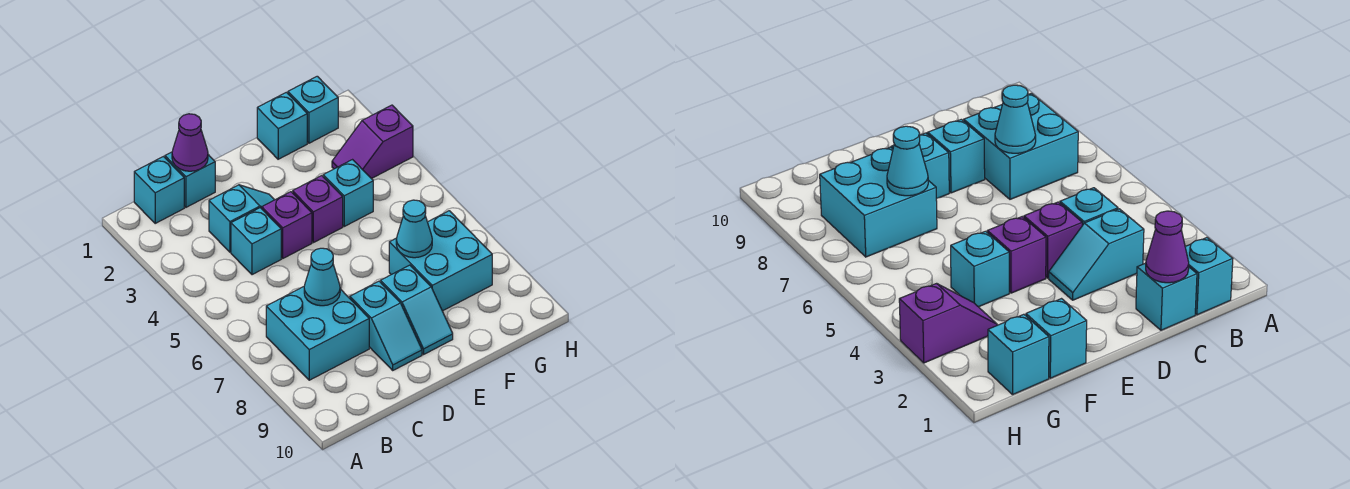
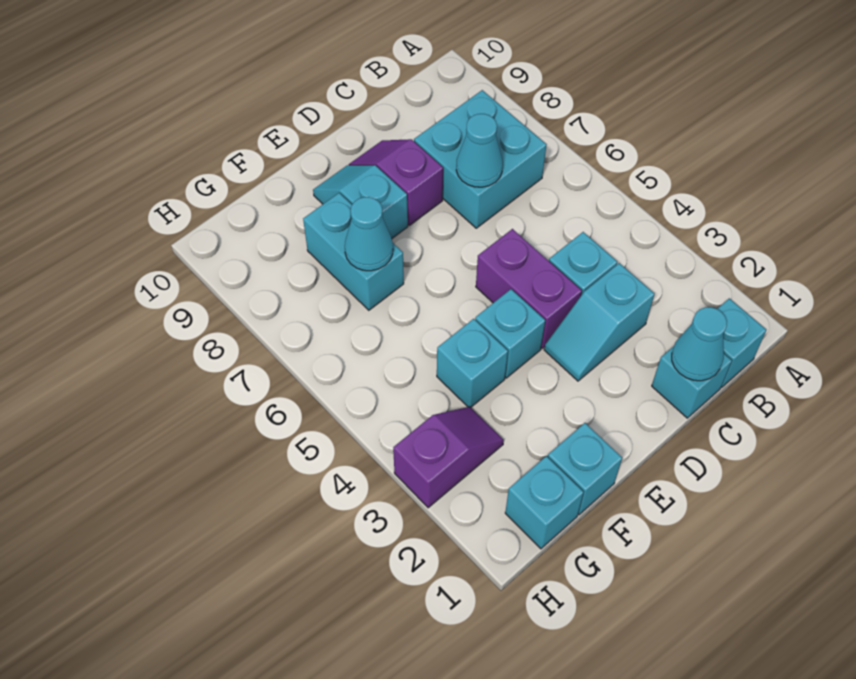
purple cone C1 level 2 -> cyan cone C1 level 2
purple brick D4 level 1 -> purple brick D4:D5 level 1
cyan slope D8:D9 level 1 top 8 -> purple slope D8:D9 level 1 top 8
purple brick E4 level 1 -> cyan brick E4 level 1
cyan brick F7:G8 level 1 -> cyan brick F7:F8 level 1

__Work instructions__
Read through the listing and copy each line in which the word "cyan" occurs.

__Written solution__
purple cone C1 level 2 -> cyan cone C1 level 2
cyan slope D8:D9 level 1 top 8 -> purple slope D8:D9 level 1 top 8
purple brick E4 level 1 -> cyan brick E4 level 1
cyan brick F7:G8 level 1 -> cyan brick F7:F8 level 1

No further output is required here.